» WHAT THE TASK REQUIRES
Could you put the items below, from the line with "yellow cross: moved 9 px right, 17 px down" up to and including the line with "blue triangle: moved 2 px right", into a Markdown table with the columns Row and Change, skipping any blank lines and leaving the pictures out?

» RECORDED INFORMATION
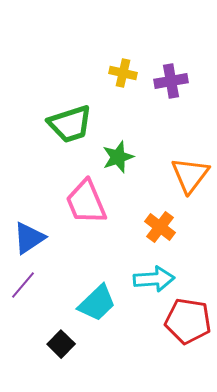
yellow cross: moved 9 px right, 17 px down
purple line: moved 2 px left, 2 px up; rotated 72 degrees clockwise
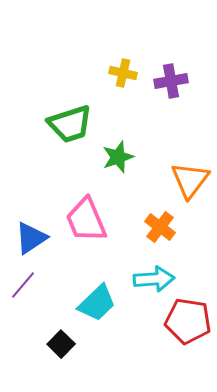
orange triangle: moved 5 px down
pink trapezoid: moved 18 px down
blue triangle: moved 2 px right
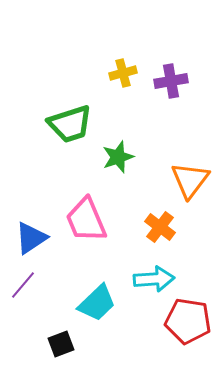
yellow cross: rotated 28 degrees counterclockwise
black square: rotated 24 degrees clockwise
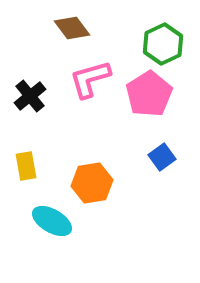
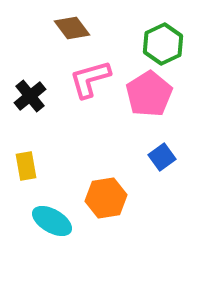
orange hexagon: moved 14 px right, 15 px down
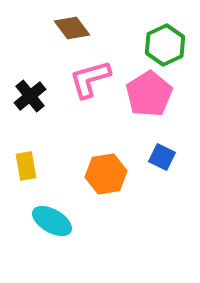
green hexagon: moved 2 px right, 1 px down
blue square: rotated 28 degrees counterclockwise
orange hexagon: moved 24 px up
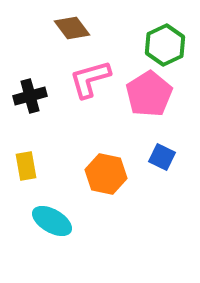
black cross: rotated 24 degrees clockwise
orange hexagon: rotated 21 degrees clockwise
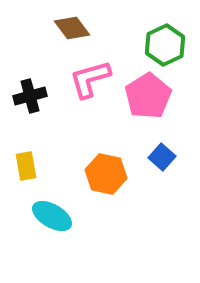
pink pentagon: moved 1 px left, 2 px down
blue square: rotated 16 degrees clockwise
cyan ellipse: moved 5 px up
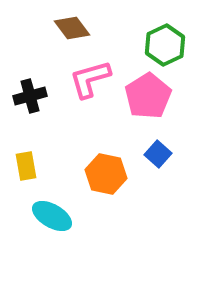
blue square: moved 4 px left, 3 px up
--
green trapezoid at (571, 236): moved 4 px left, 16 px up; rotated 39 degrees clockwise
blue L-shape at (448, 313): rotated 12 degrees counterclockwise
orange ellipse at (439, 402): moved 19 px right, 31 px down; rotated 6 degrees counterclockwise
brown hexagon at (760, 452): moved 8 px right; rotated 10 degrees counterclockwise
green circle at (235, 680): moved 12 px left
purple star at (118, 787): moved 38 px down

» FINISHED ANSWER
| Row | Change |
|---|---|
| 1 | yellow cross: moved 9 px right, 17 px down |
| 2 | purple line: moved 2 px left, 2 px up; rotated 72 degrees clockwise |
| 3 | orange triangle: moved 5 px down |
| 4 | pink trapezoid: moved 18 px down |
| 5 | blue triangle: moved 2 px right |